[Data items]
_ _ _ _

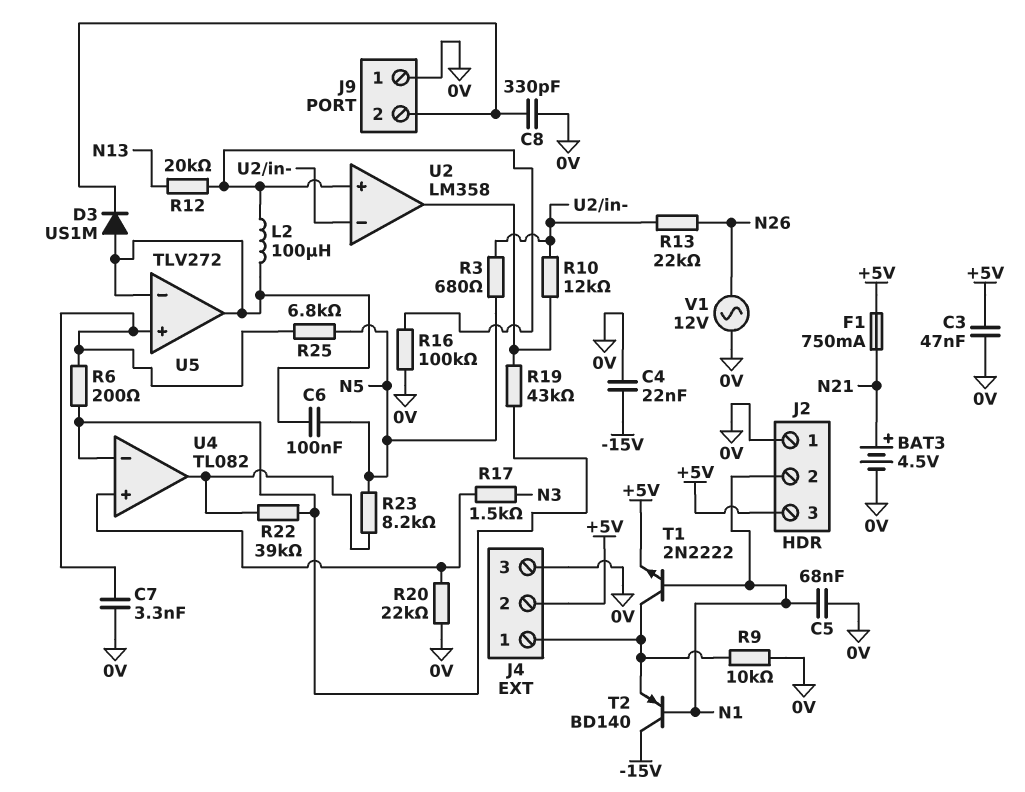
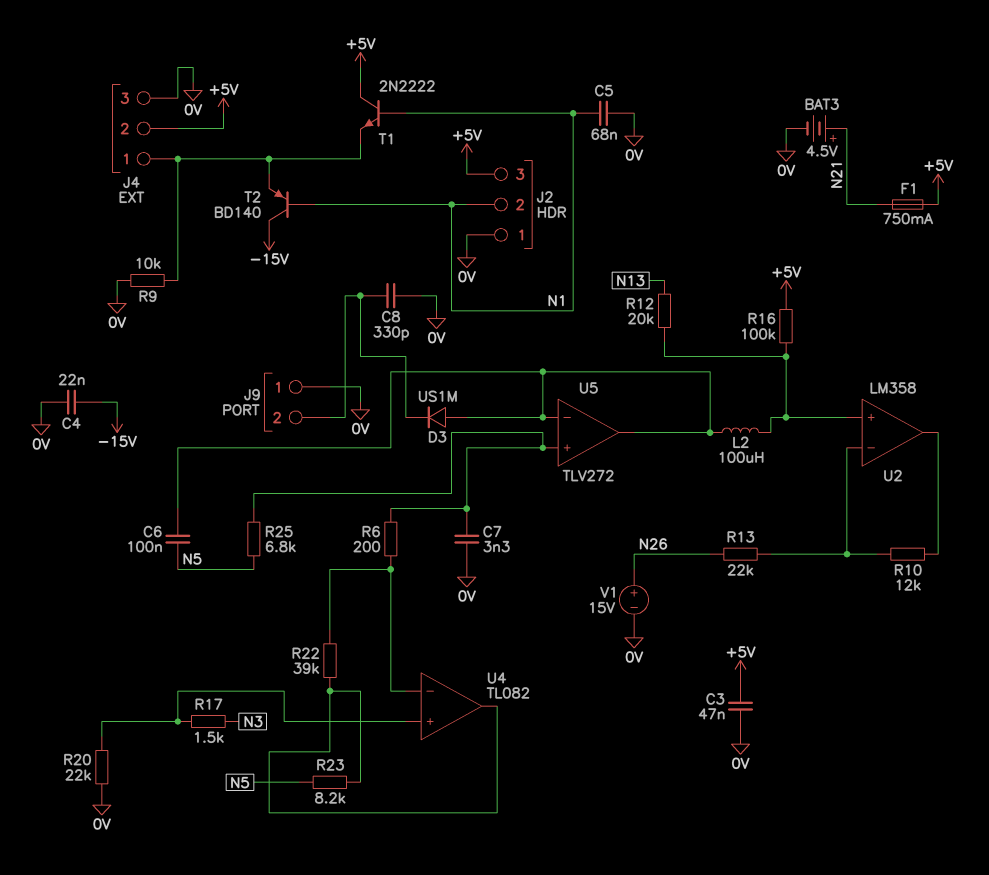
R3: 680 (N5, U2/in-) -> none
R16: 100k (0V, U2/in+) -> 100k (+5V, U2/in+)
R19: 43k (U2/out, U4/in-) -> none
T1: NPN 2N2222 (B N1, C J4/1, E +5V) -> NPN 2N2222 (B N1, C +5V, E J4/1)
V1: AC 12V (0V, N26) -> 15V (plus N26, minus 0V)

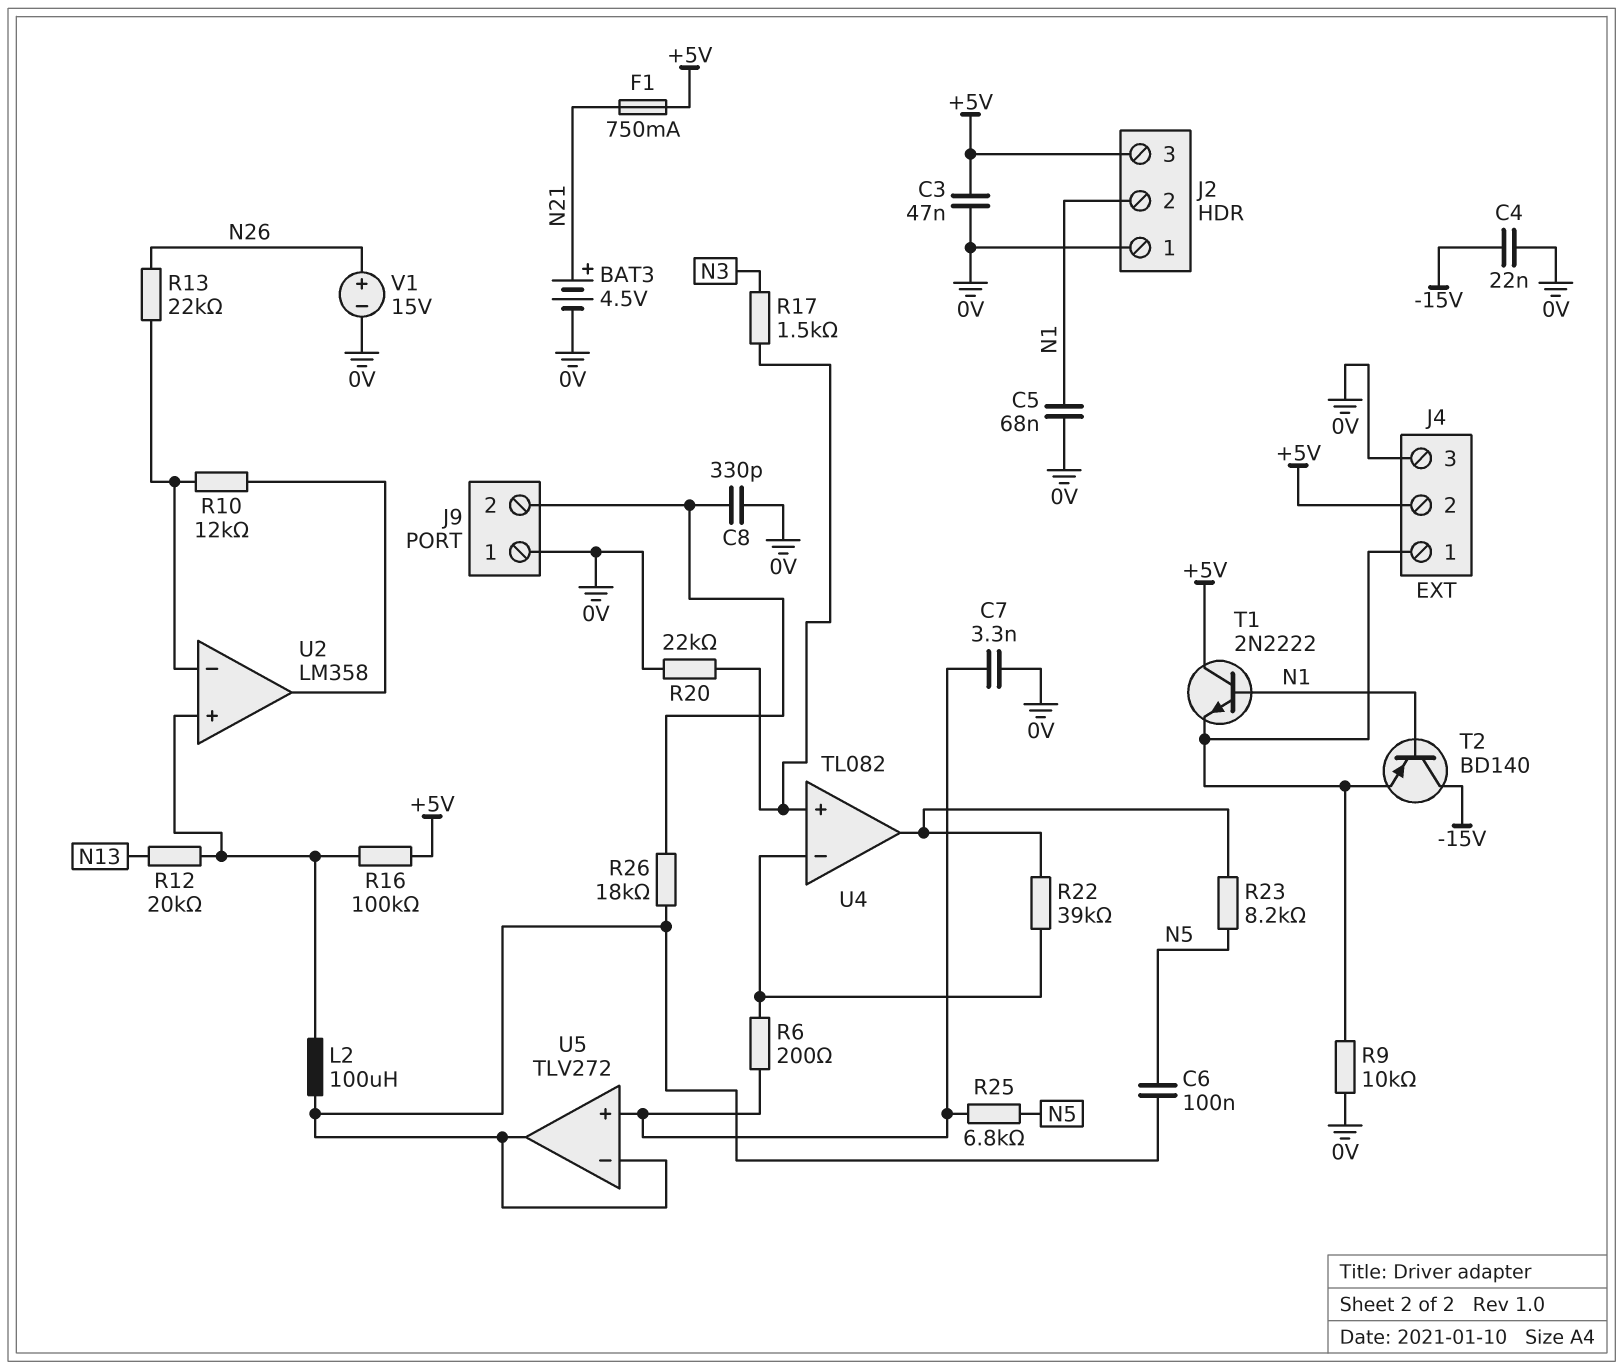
D3: diode US1M (A U5/in-, K J9/2) -> none
R26: none -> 18k (J9/2, U5/in-)

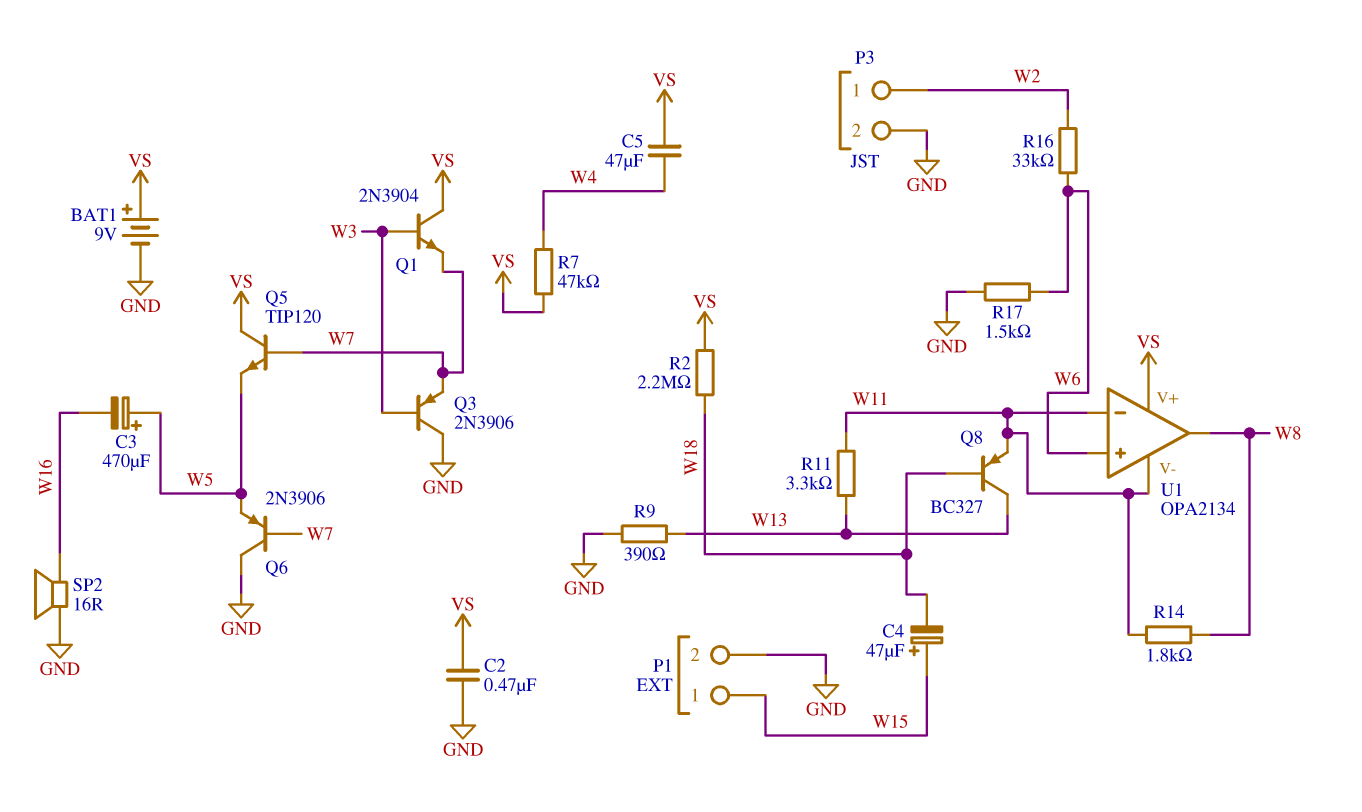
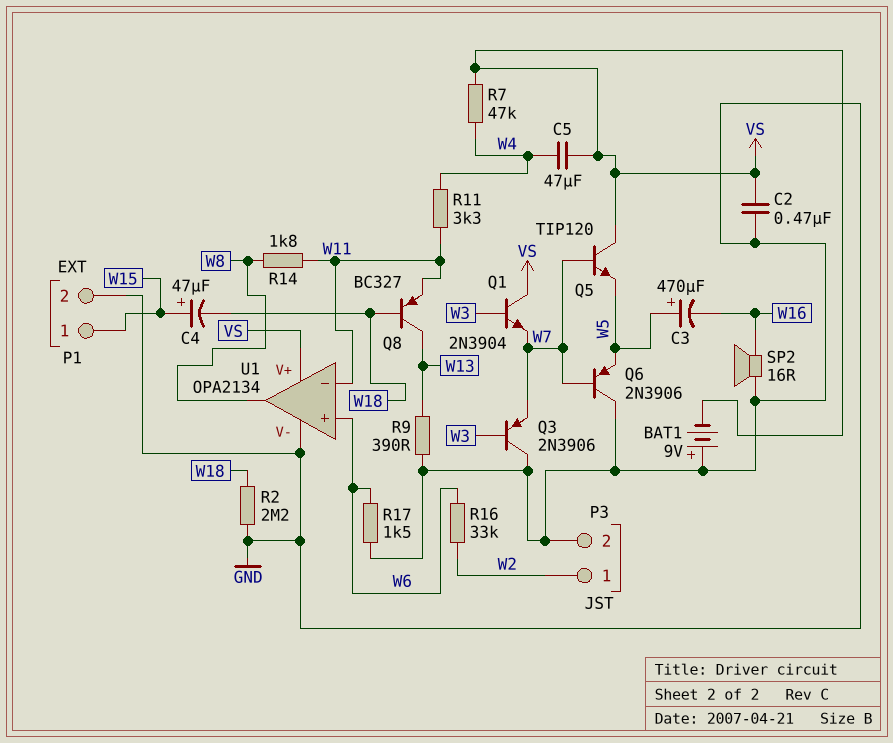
BAT1: 9V (plus VS, minus GND) -> 9V (plus GND, minus VS)
R2: 2.2M (VS, W18) -> 2.2M (GND, W18)
R11: 3.3k (W11, W13) -> 3.3k (W4, W11)
U1 pin V-: W11 -> GND

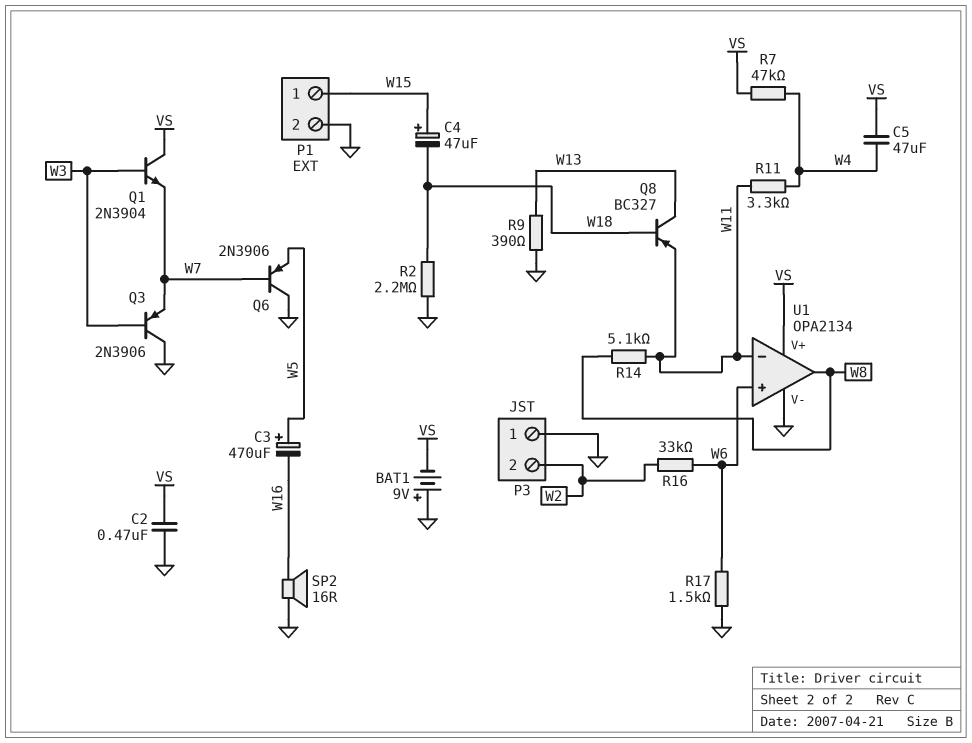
P3 pin 1: W2 -> GND
P3 pin 2: GND -> W2
Q5: NPN TIP120 (B W7, C VS, E W5) -> none
R14: 1.8k (W8, W11) -> 5.1k (W8, W11)

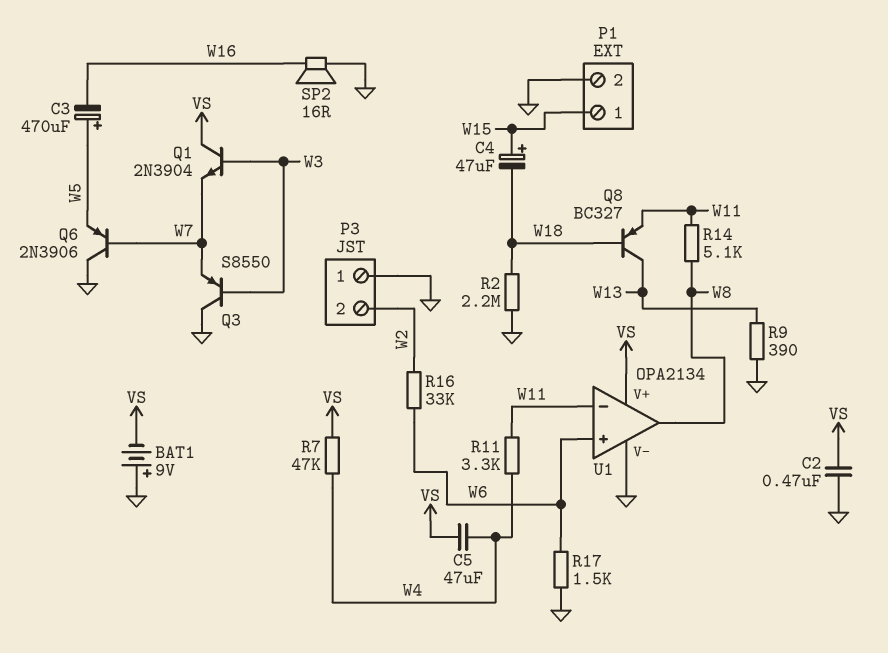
Q3: PNP 2N3906 (B W3, C GND, E W7) -> PNP S8550 (B W3, C GND, E W7)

_ _ _ _

WHAT TO WORK ON.
Each record should be printed again precisely, though not its pictures.

SOLUTION TO THIS EXERCISE.
R3: 680 (N5, U2/in-) -> none
R16: 100k (0V, U2/in+) -> 100k (+5V, U2/in+)
R19: 43k (U2/out, U4/in-) -> none
T1: NPN 2N2222 (B N1, C J4/1, E +5V) -> NPN 2N2222 (B N1, C +5V, E J4/1)
V1: AC 12V (0V, N26) -> 15V (plus N26, minus 0V)

D3: diode US1M (A U5/in-, K J9/2) -> none
R26: none -> 18k (J9/2, U5/in-)

BAT1: 9V (plus VS, minus GND) -> 9V (plus GND, minus VS)
R2: 2.2M (VS, W18) -> 2.2M (GND, W18)
R11: 3.3k (W11, W13) -> 3.3k (W4, W11)
U1 pin V-: W11 -> GND

P3 pin 1: W2 -> GND
P3 pin 2: GND -> W2
Q5: NPN TIP120 (B W7, C VS, E W5) -> none
R14: 1.8k (W8, W11) -> 5.1k (W8, W11)

Q3: PNP 2N3906 (B W3, C GND, E W7) -> PNP S8550 (B W3, C GND, E W7)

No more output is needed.